* Work required *
Filter the data below down to only the lines that contain the string "major", matching case exactly.

* Saved entries *
• • • • •

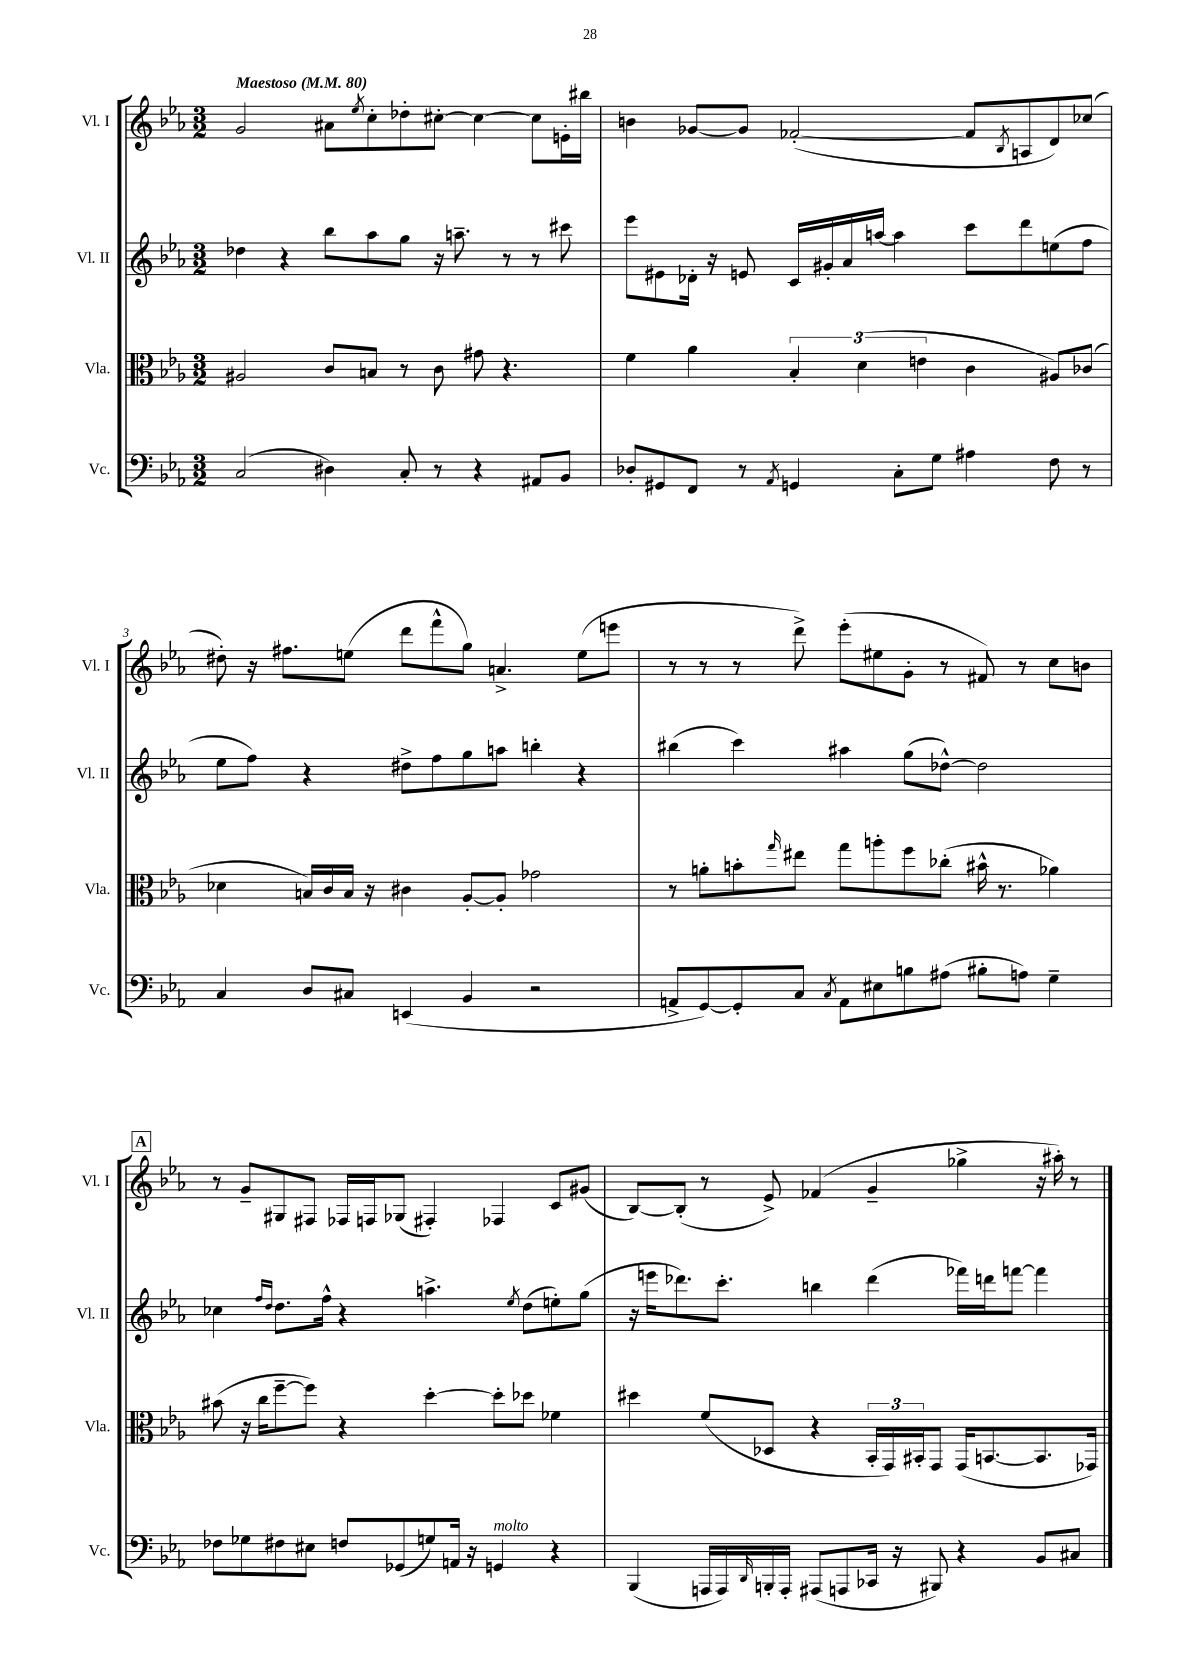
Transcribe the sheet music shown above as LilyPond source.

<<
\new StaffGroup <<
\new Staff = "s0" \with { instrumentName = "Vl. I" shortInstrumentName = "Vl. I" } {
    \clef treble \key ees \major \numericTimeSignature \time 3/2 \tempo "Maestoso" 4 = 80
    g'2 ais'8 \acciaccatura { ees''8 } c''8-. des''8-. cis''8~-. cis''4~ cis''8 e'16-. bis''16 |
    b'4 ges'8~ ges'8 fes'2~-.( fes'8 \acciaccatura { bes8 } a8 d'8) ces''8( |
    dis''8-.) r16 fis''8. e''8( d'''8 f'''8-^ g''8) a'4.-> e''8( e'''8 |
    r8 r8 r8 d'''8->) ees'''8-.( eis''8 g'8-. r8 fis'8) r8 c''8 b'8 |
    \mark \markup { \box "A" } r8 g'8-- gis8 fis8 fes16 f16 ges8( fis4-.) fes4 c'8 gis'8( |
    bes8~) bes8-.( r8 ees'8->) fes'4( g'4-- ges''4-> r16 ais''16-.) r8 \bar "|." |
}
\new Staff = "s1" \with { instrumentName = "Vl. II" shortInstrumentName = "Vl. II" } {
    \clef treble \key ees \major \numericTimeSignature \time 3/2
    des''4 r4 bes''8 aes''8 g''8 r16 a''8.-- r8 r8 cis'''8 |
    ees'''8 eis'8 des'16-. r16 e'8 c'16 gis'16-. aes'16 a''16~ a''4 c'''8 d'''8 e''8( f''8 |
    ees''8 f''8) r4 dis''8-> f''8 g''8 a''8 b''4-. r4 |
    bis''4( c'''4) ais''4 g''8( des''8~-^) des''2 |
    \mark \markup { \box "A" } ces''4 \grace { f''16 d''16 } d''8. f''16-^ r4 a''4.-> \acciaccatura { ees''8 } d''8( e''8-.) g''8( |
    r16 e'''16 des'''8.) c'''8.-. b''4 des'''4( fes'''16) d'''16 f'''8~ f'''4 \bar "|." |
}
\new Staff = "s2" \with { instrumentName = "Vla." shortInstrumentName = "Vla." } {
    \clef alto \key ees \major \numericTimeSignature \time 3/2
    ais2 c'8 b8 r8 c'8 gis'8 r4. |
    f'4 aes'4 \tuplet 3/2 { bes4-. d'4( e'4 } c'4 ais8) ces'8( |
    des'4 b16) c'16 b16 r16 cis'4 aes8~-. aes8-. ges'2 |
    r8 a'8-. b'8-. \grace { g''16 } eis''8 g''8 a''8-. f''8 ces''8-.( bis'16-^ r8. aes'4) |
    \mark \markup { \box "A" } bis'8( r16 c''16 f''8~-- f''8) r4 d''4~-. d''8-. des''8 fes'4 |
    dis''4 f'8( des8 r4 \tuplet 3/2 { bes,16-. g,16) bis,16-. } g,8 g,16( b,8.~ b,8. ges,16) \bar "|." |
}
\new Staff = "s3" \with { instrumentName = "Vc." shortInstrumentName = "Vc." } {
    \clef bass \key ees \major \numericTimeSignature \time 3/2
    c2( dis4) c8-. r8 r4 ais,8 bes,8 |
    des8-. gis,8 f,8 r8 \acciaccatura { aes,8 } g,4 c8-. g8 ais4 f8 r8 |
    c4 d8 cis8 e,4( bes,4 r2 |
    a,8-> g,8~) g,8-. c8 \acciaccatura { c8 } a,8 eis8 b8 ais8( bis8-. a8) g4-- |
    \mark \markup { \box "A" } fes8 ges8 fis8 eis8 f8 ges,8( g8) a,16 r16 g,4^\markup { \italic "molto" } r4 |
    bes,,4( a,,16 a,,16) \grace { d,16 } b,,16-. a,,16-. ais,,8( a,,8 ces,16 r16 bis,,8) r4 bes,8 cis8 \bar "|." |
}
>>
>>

• • • • •

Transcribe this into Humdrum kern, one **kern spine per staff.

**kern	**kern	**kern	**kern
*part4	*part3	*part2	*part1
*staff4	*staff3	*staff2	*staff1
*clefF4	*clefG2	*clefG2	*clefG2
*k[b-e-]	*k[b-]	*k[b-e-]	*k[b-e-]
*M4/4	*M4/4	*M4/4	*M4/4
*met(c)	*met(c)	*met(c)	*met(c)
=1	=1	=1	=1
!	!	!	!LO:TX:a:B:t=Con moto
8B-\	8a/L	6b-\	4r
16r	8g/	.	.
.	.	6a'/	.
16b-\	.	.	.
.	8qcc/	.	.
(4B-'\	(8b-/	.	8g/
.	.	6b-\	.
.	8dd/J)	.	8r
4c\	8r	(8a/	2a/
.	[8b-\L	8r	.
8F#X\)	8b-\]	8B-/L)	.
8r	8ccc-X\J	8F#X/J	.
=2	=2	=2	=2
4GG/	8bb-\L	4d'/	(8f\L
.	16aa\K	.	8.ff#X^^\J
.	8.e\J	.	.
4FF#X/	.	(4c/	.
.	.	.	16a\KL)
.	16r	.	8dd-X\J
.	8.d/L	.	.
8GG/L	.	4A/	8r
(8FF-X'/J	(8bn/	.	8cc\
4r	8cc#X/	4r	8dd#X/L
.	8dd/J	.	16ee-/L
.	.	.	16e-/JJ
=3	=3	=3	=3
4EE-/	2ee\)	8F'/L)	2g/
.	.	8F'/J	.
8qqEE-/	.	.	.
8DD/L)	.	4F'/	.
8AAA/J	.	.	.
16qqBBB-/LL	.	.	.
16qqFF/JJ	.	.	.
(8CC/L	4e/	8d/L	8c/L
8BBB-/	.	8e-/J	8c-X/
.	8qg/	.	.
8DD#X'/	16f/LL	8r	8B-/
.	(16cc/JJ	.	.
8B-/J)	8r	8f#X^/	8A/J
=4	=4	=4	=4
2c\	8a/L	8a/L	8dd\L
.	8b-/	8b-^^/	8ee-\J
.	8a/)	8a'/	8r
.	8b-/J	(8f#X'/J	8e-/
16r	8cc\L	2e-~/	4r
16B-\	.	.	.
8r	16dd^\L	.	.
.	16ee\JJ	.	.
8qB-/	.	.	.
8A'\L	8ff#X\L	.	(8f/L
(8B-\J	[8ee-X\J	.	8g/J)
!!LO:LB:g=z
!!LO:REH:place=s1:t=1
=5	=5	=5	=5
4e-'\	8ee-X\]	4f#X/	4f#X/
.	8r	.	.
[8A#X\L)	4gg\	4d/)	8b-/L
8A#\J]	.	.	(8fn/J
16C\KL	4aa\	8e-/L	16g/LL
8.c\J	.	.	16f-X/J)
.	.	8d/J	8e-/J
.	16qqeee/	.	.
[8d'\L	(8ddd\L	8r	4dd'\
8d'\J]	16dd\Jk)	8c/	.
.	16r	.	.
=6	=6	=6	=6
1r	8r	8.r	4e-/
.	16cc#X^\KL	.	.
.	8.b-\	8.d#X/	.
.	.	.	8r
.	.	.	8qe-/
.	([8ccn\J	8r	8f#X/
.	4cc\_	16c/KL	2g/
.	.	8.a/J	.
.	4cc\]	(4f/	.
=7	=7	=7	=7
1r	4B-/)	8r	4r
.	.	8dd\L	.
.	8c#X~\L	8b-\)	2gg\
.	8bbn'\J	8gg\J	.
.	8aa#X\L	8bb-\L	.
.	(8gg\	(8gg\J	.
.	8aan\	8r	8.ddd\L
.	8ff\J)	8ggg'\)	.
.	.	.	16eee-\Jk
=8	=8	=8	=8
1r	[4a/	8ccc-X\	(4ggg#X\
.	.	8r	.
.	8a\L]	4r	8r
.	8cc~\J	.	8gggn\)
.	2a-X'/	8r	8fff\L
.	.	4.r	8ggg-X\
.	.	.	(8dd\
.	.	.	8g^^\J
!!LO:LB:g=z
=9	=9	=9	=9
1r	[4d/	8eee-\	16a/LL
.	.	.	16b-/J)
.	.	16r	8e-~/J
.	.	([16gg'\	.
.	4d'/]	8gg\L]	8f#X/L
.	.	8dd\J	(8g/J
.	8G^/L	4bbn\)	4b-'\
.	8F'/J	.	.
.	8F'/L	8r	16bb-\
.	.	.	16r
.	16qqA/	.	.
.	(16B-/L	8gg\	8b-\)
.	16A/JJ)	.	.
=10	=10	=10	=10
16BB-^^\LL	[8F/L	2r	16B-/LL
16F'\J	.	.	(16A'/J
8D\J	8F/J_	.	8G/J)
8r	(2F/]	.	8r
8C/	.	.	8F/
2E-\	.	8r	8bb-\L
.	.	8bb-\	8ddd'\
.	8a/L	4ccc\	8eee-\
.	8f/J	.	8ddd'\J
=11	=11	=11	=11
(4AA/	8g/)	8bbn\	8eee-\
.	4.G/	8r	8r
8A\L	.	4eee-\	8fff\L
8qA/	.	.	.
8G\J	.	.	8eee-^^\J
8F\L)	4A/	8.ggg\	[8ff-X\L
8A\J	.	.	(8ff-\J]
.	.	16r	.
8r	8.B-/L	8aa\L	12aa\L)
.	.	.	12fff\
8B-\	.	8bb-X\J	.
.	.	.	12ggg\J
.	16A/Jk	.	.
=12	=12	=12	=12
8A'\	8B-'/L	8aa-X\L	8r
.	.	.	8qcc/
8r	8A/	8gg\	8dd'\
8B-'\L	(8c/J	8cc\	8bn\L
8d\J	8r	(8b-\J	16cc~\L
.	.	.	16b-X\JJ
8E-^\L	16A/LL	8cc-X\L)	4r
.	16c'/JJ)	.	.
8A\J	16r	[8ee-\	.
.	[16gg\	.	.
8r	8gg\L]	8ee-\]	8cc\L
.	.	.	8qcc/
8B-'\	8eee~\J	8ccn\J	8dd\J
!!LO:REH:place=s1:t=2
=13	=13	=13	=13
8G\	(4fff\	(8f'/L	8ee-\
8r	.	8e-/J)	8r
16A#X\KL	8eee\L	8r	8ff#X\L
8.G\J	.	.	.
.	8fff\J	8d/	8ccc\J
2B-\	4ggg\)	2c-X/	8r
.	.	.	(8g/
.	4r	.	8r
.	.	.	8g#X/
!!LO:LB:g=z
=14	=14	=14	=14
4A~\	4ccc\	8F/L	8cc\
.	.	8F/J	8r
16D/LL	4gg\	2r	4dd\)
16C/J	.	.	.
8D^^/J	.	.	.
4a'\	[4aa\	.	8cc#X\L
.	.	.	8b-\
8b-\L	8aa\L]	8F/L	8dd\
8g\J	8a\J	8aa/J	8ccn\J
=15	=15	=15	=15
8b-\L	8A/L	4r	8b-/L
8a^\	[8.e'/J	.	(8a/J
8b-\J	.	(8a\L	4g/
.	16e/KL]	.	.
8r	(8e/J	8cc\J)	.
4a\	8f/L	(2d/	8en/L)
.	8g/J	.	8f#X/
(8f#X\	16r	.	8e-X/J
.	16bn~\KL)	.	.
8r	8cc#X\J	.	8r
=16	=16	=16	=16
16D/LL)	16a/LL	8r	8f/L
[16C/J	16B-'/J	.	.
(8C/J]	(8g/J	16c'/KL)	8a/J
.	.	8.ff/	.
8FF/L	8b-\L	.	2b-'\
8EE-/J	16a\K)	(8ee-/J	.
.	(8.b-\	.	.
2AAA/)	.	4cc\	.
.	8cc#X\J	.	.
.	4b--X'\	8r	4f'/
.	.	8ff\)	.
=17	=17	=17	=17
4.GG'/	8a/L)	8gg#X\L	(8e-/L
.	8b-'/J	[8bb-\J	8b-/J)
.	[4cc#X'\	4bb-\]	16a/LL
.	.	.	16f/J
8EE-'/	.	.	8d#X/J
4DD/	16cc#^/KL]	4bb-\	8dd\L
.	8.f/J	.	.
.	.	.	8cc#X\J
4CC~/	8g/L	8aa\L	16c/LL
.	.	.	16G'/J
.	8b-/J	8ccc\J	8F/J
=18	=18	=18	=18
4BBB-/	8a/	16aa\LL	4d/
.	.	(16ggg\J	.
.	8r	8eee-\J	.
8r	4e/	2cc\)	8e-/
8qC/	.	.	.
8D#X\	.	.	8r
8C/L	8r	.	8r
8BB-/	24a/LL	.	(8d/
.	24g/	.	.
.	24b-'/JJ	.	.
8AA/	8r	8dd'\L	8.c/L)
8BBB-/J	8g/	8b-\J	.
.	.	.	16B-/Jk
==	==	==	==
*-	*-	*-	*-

• • • • •

* Result of the exercise *
    \clef treble \key ees \major \numericTimeSignature \time 3/2 \tempo "Maestoso" 4 = 80
    \clef treble \key ees \major \numericTimeSignature \time 3/2
    \clef alto \key ees \major \numericTimeSignature \time 3/2
    \clef bass \key ees \major \numericTimeSignature \time 3/2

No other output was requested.